### [AIM OF THE TASK]
The whole listing below must be printed again exactly, images excluded.

::::::::::

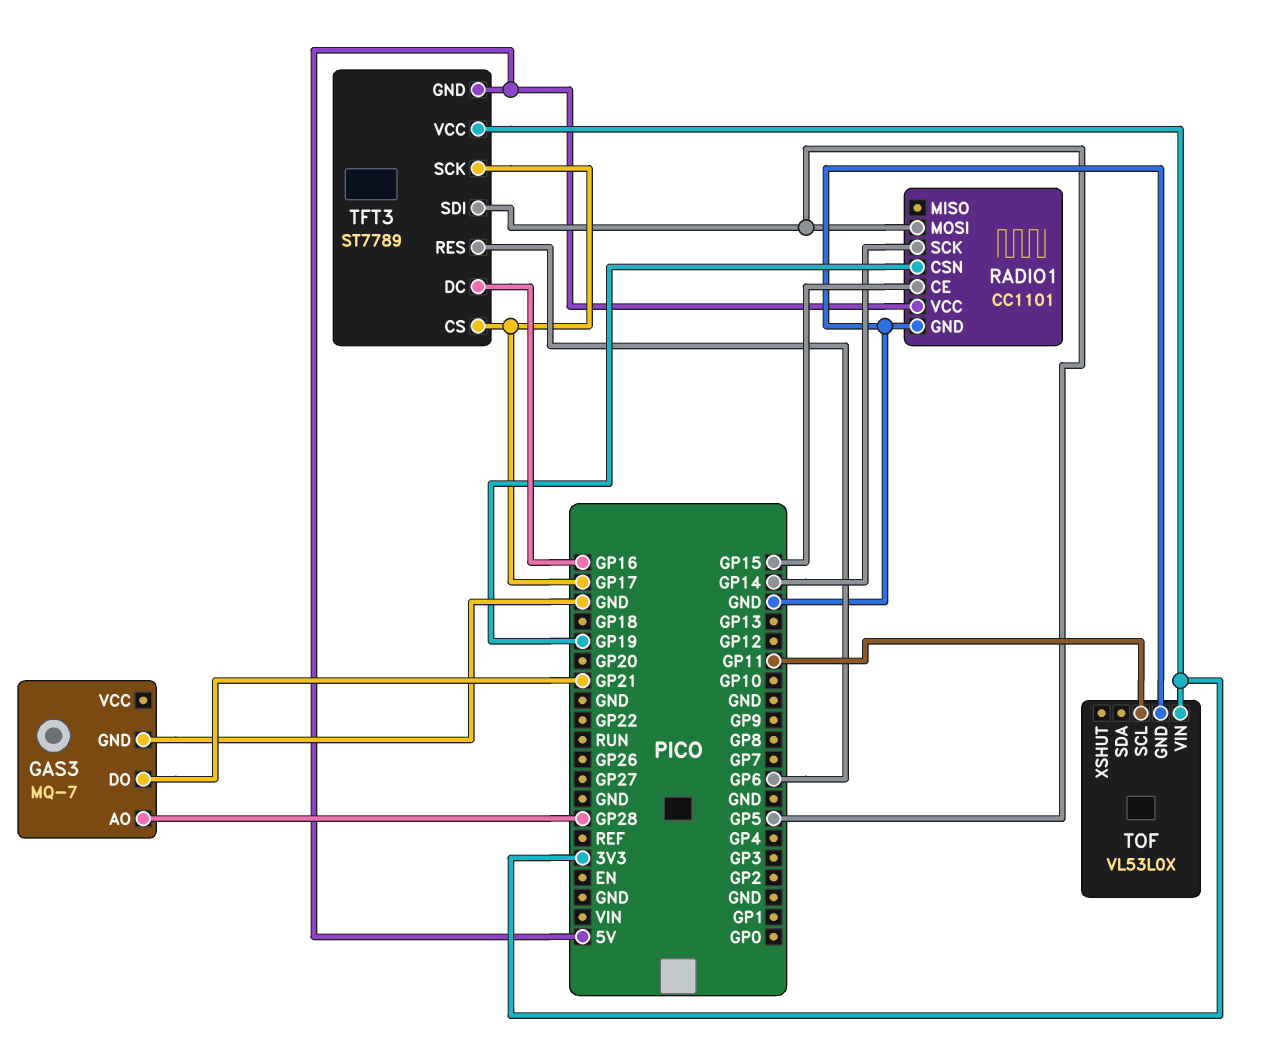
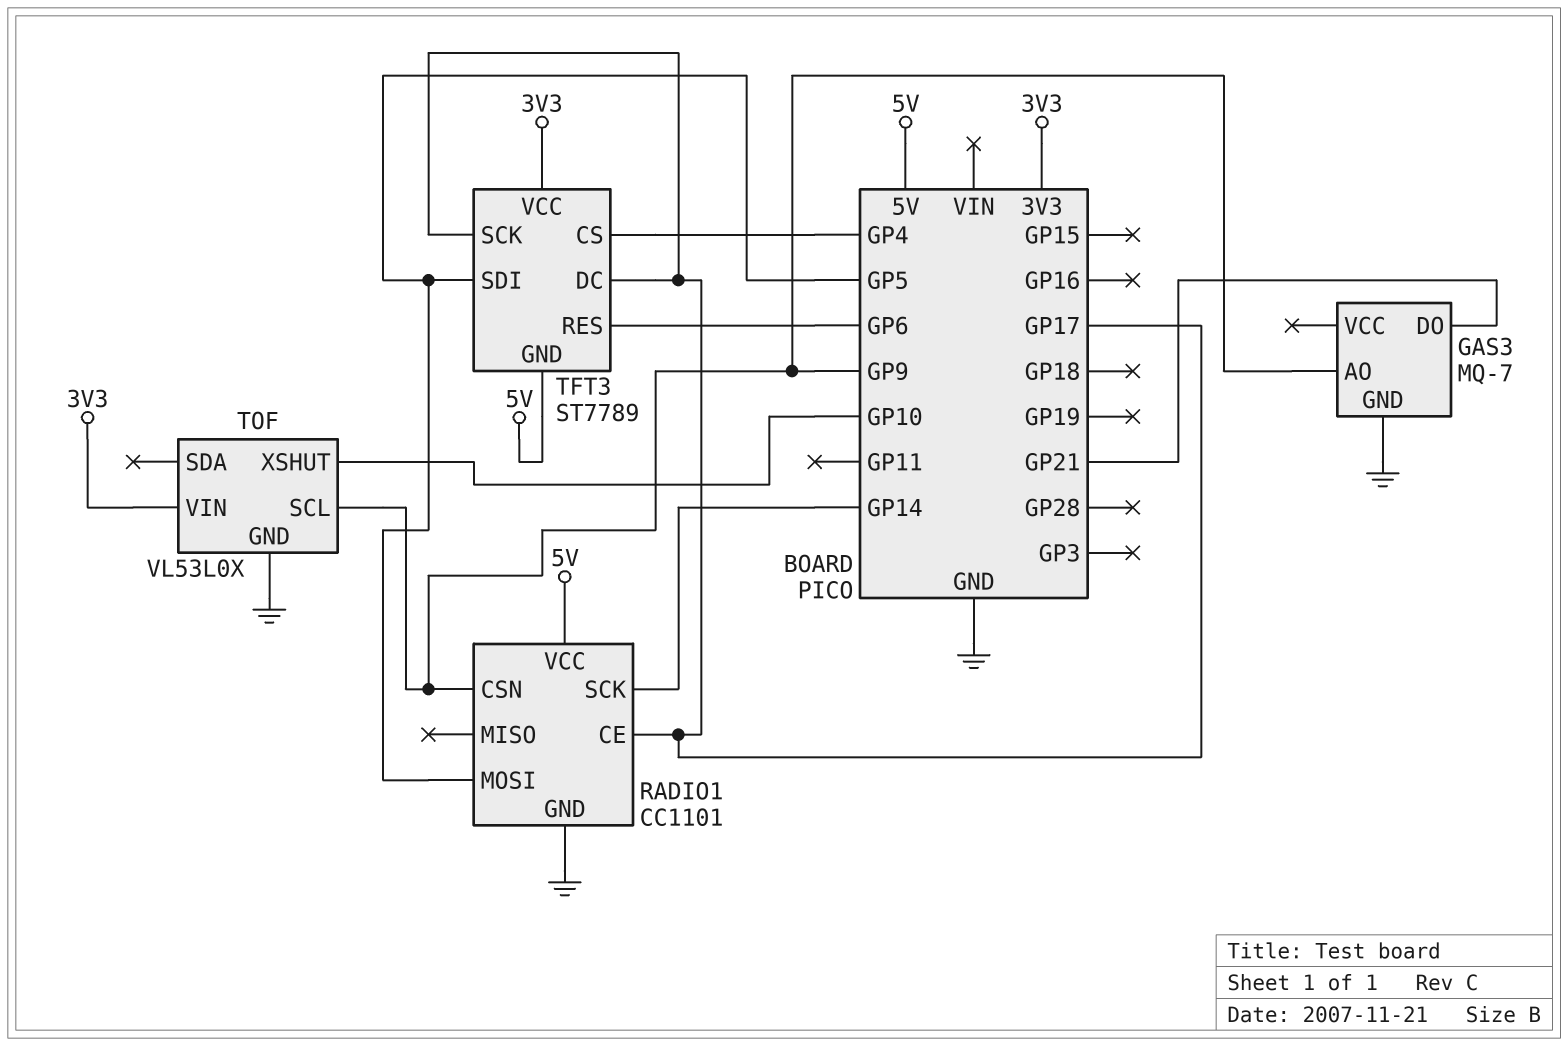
GAS3 pin AO: GP28 -> GP9
RADIO1 pin CE: GP15 -> GP17
RADIO1 pin CSN: GP19 -> GP9
TFT3 pin CS: GP17 -> GP4
TFT3 pin DC: GP16 -> GP17
TOF pin SCL: GP11 -> GP9
TOF pin XSHUT: none -> GP10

::::::::::

### [EXERCISE ANSWER]
GAS3 pin AO: GP28 -> GP9
RADIO1 pin CE: GP15 -> GP17
RADIO1 pin CSN: GP19 -> GP9
TFT3 pin CS: GP17 -> GP4
TFT3 pin DC: GP16 -> GP17
TOF pin SCL: GP11 -> GP9
TOF pin XSHUT: none -> GP10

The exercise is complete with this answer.